Check each line of the data, and copy those where "brown" appears.

* * * * *

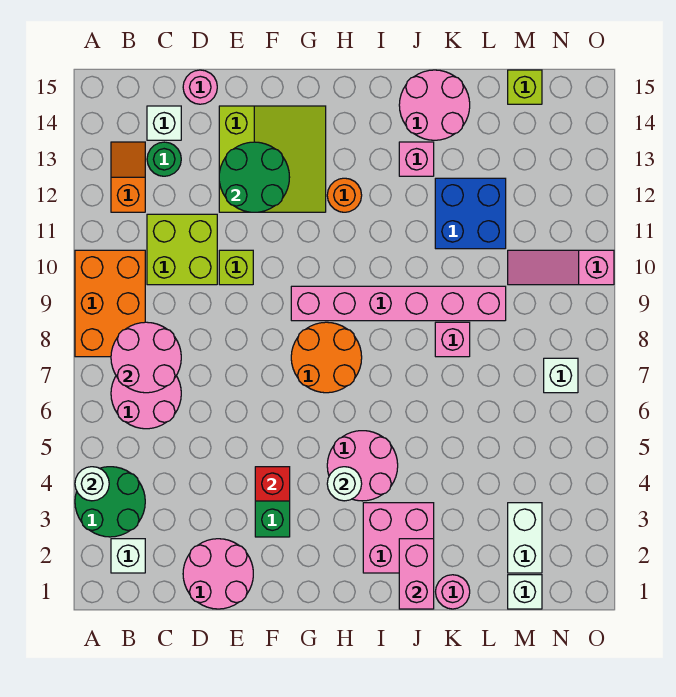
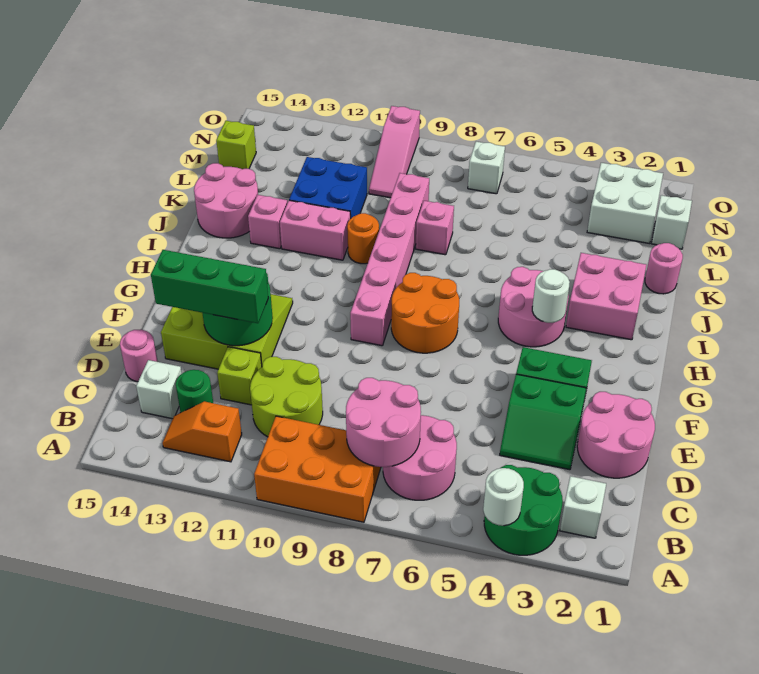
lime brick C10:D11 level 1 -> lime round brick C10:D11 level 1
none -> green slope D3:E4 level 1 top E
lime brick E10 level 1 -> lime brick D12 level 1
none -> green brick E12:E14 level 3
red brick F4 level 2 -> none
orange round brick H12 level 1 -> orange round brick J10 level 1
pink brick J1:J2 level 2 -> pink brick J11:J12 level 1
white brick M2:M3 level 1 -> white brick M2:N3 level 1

* * * * *

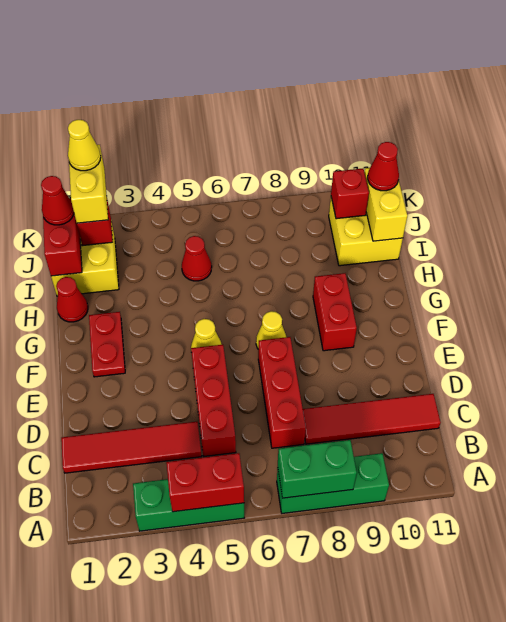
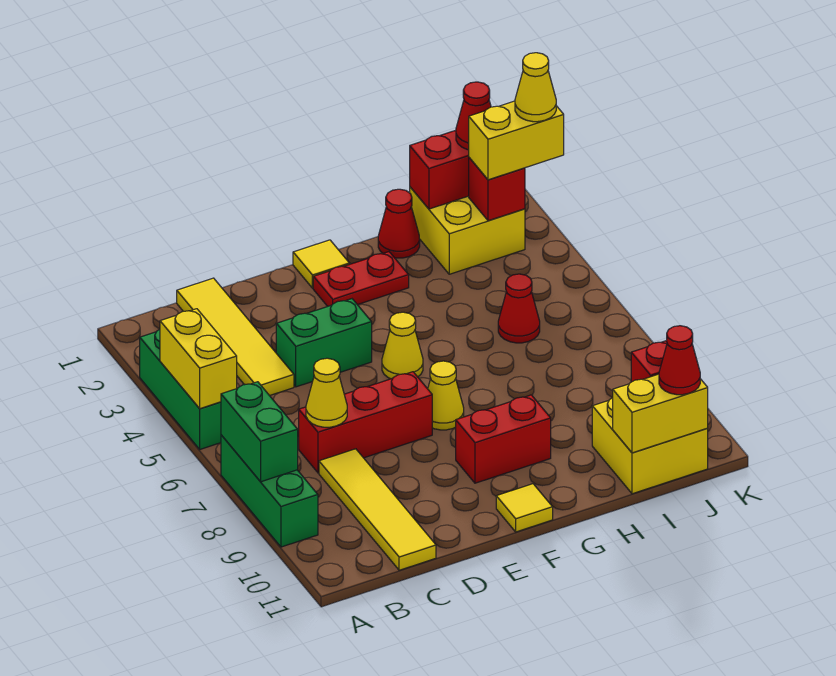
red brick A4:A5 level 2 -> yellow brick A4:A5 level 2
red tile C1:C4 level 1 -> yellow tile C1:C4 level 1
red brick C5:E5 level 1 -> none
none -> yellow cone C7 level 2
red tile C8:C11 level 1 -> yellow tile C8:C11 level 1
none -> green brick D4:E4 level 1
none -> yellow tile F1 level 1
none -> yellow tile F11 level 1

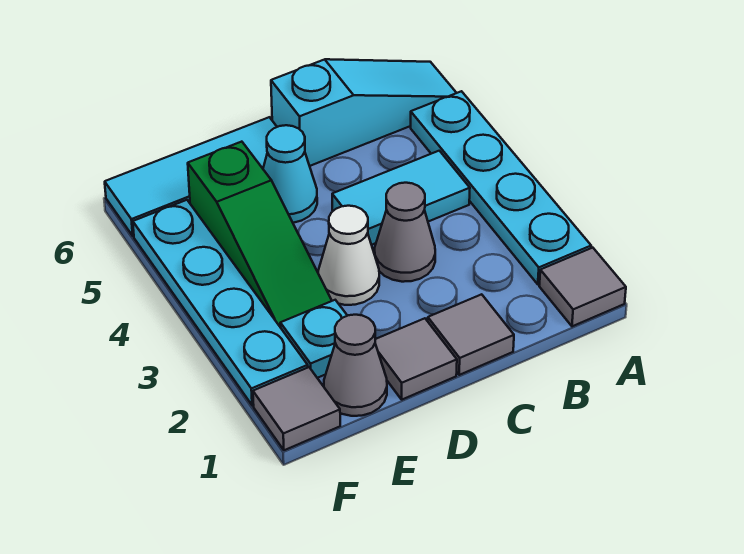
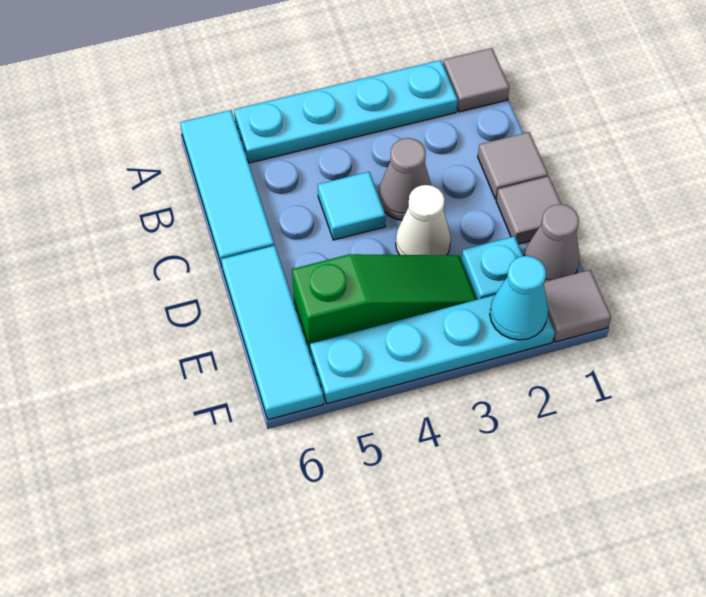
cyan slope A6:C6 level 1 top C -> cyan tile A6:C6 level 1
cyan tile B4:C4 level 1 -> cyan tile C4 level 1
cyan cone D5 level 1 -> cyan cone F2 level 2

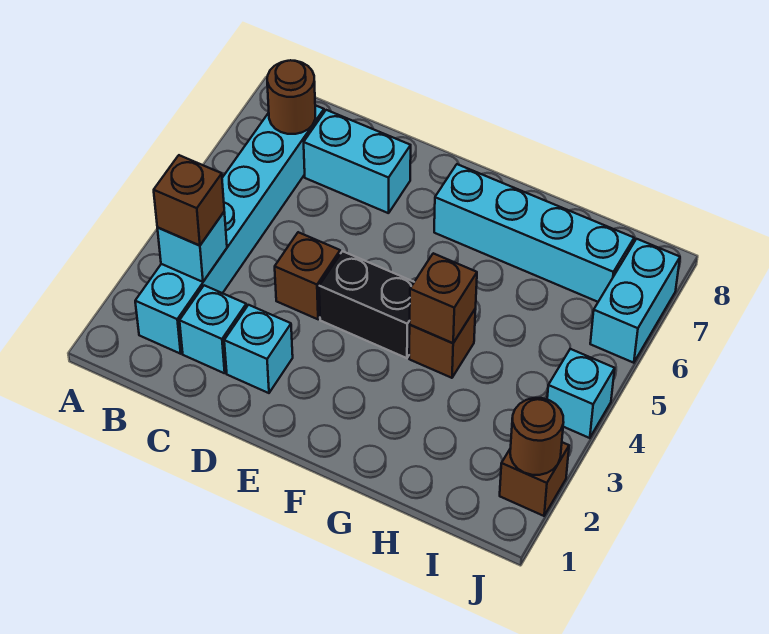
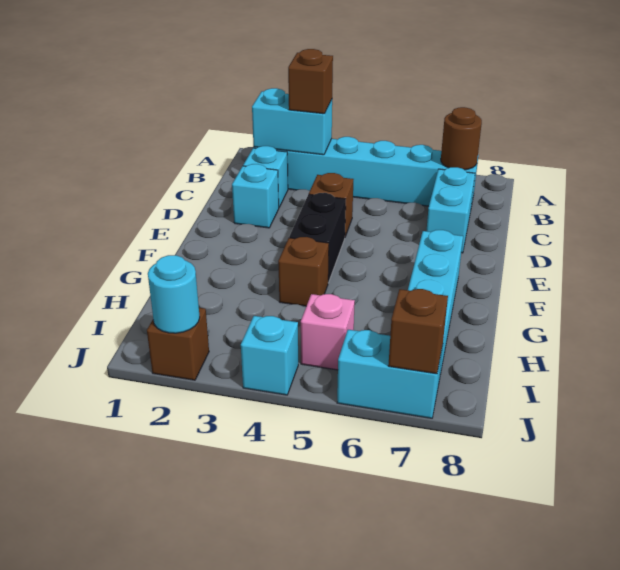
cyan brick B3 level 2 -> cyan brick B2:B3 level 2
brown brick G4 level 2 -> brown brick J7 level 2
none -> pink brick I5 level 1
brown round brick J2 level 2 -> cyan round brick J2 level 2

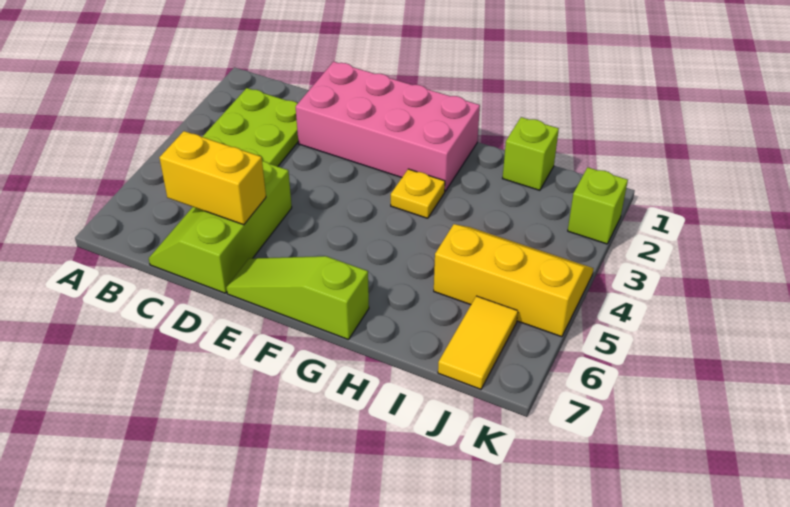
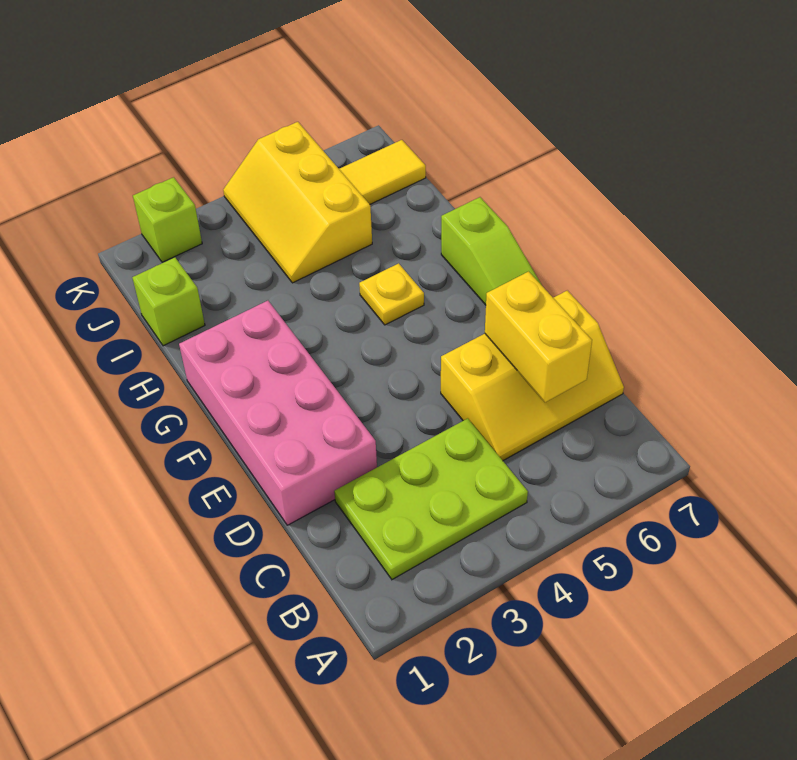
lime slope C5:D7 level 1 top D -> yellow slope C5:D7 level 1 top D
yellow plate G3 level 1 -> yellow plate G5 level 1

* * * * *

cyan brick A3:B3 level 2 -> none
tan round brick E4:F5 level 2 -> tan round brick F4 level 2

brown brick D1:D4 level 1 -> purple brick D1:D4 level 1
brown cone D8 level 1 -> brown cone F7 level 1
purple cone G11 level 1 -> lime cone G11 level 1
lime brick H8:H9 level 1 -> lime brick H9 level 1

* * * * *

Exercise output
brown brick G4 level 2 -> brown brick J7 level 2
brown round brick J2 level 2 -> cyan round brick J2 level 2
brown brick D1:D4 level 1 -> purple brick D1:D4 level 1
brown cone D8 level 1 -> brown cone F7 level 1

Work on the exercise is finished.